- Before and after images -

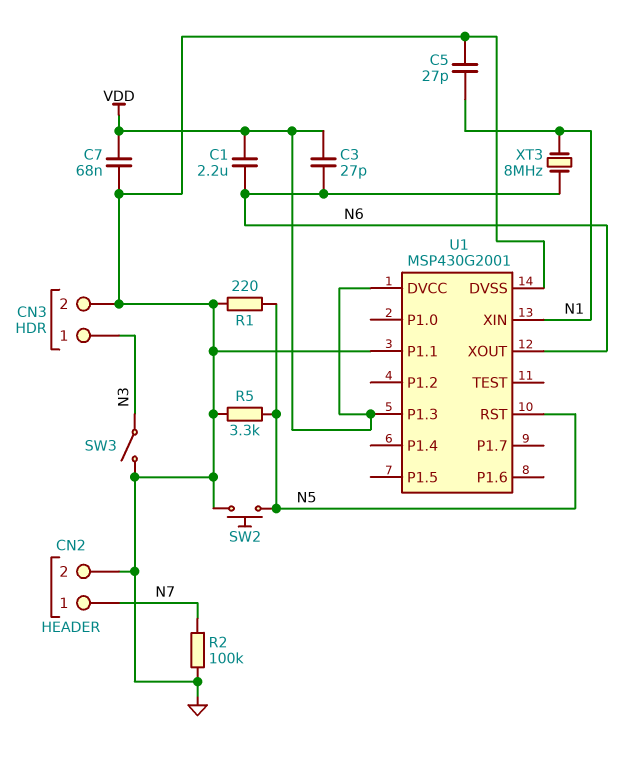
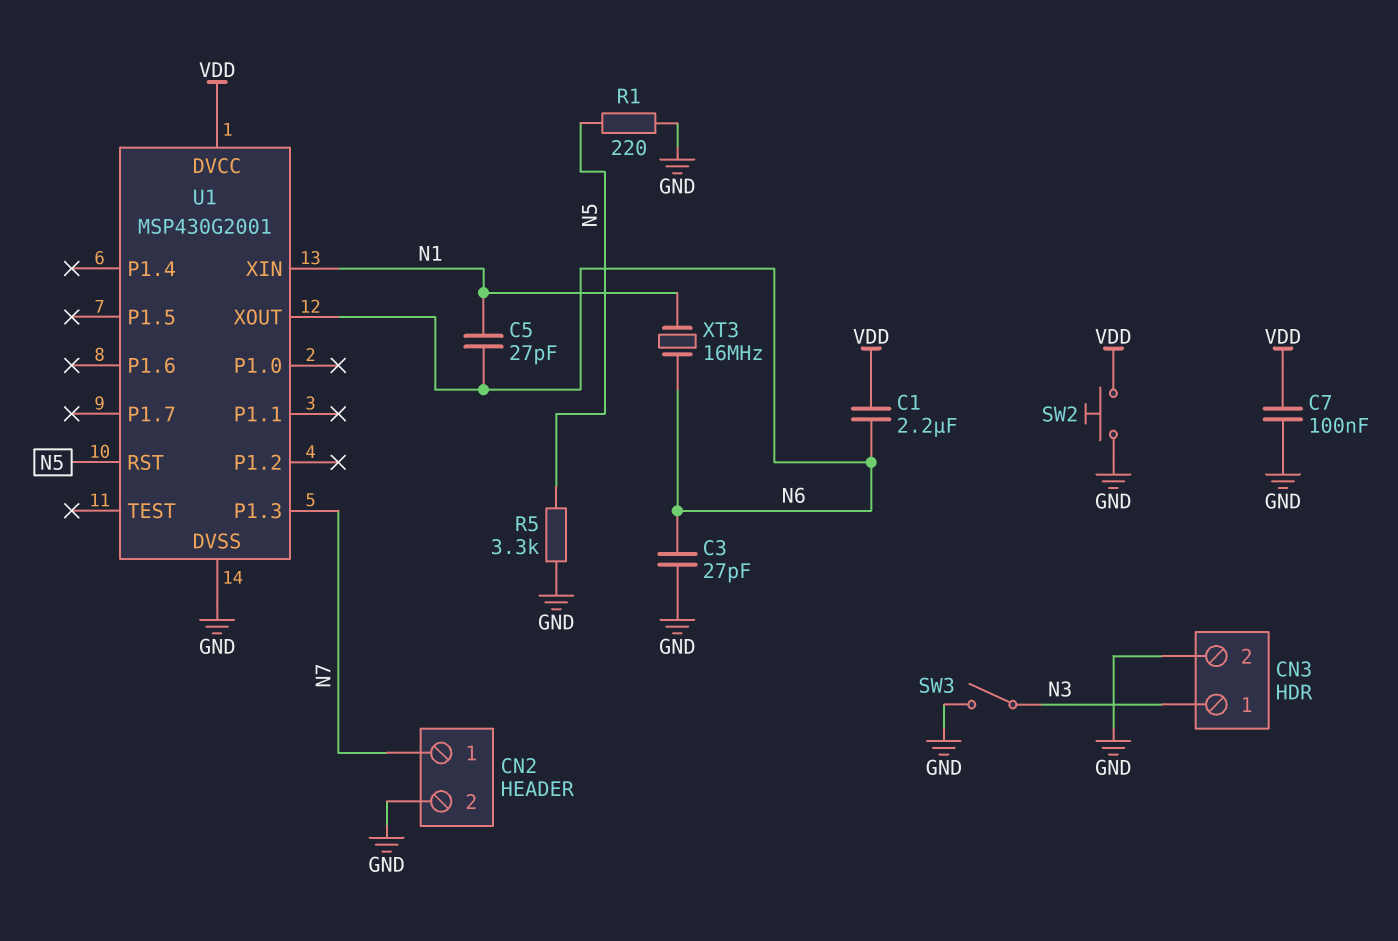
C3: 27pF (N6, VDD) -> 27pF (GND, N6)
C5: 27pF (GND, N1) -> 27pF (N1, N6)
C7: 68nF (GND, VDD) -> 100nF (GND, VDD)
R2: 100k (GND, N7) -> none
SW2: button (GND, N5) -> button (GND, VDD)
U1 pin P1.1: GND -> none
U1 pin P1.3: VDD -> N7
XT3: 8MHz (N1, N6) -> 16MHz (N1, N6)

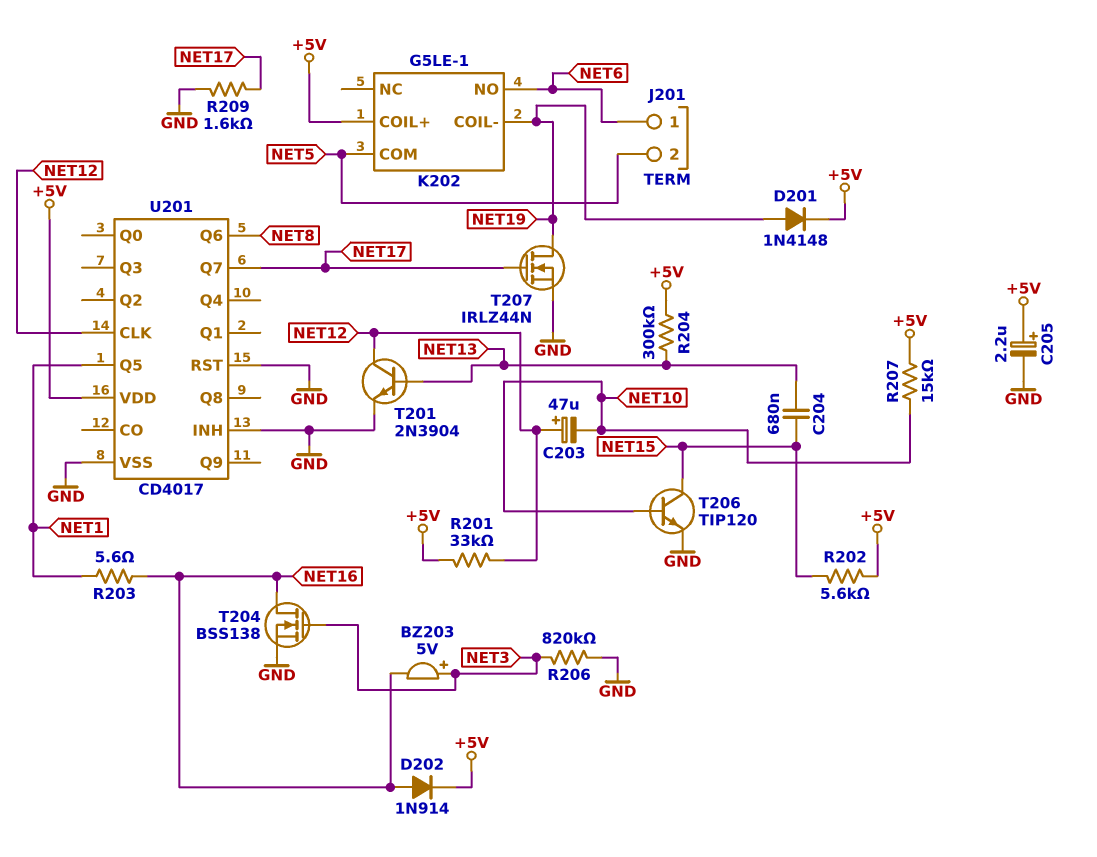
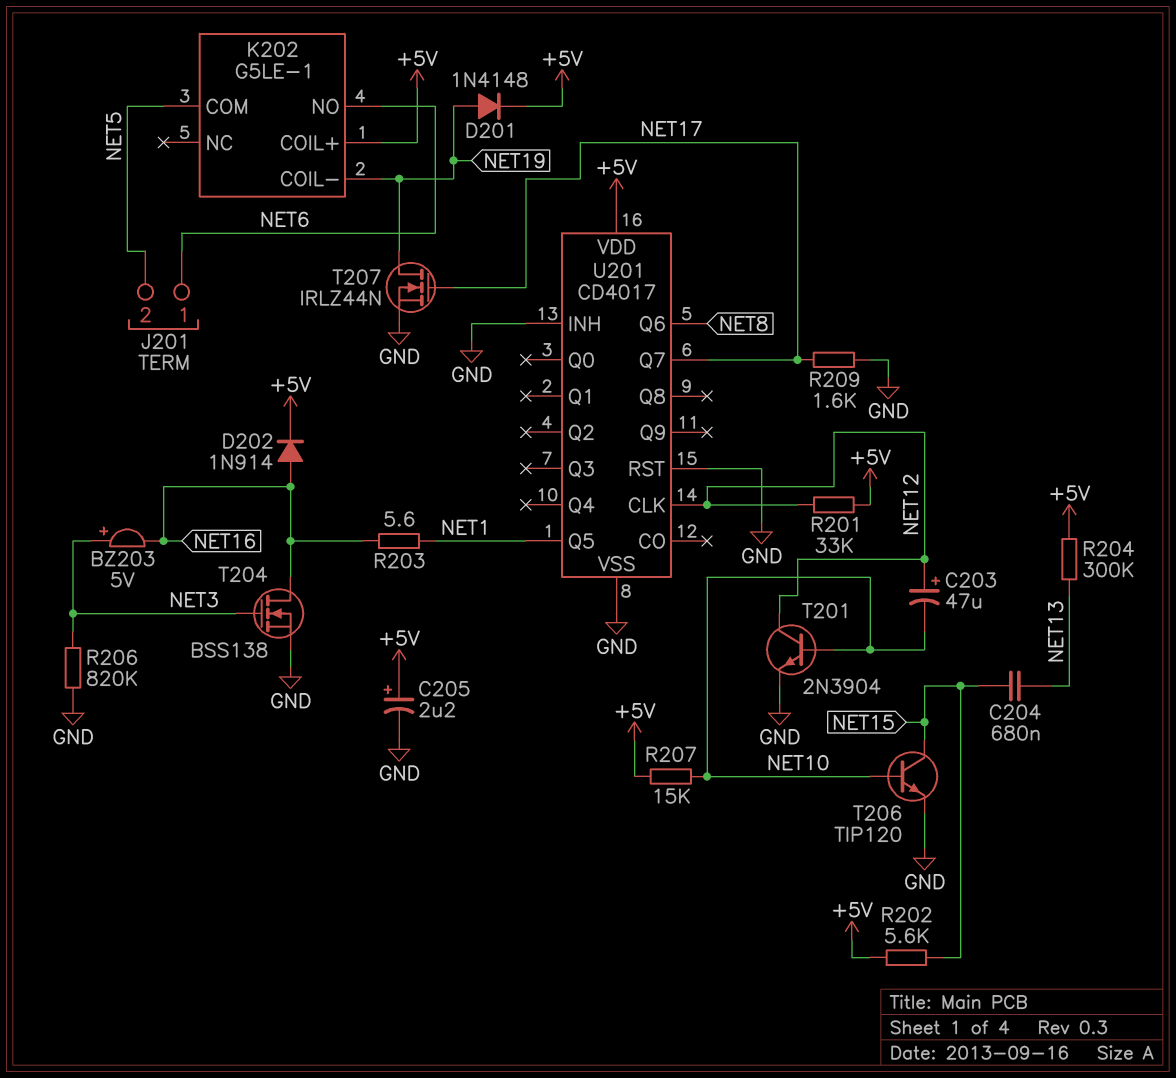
T201: NPN 2N3904 (B NET13, C NET12, E GND) -> NPN 2N3904 (B NET10, C NET12, E GND)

- Work required -
Could you set down the records above exactly, skipping any picture?

- Task solution -
C3: 27pF (N6, VDD) -> 27pF (GND, N6)
C5: 27pF (GND, N1) -> 27pF (N1, N6)
C7: 68nF (GND, VDD) -> 100nF (GND, VDD)
R2: 100k (GND, N7) -> none
SW2: button (GND, N5) -> button (GND, VDD)
U1 pin P1.1: GND -> none
U1 pin P1.3: VDD -> N7
XT3: 8MHz (N1, N6) -> 16MHz (N1, N6)

T201: NPN 2N3904 (B NET13, C NET12, E GND) -> NPN 2N3904 (B NET10, C NET12, E GND)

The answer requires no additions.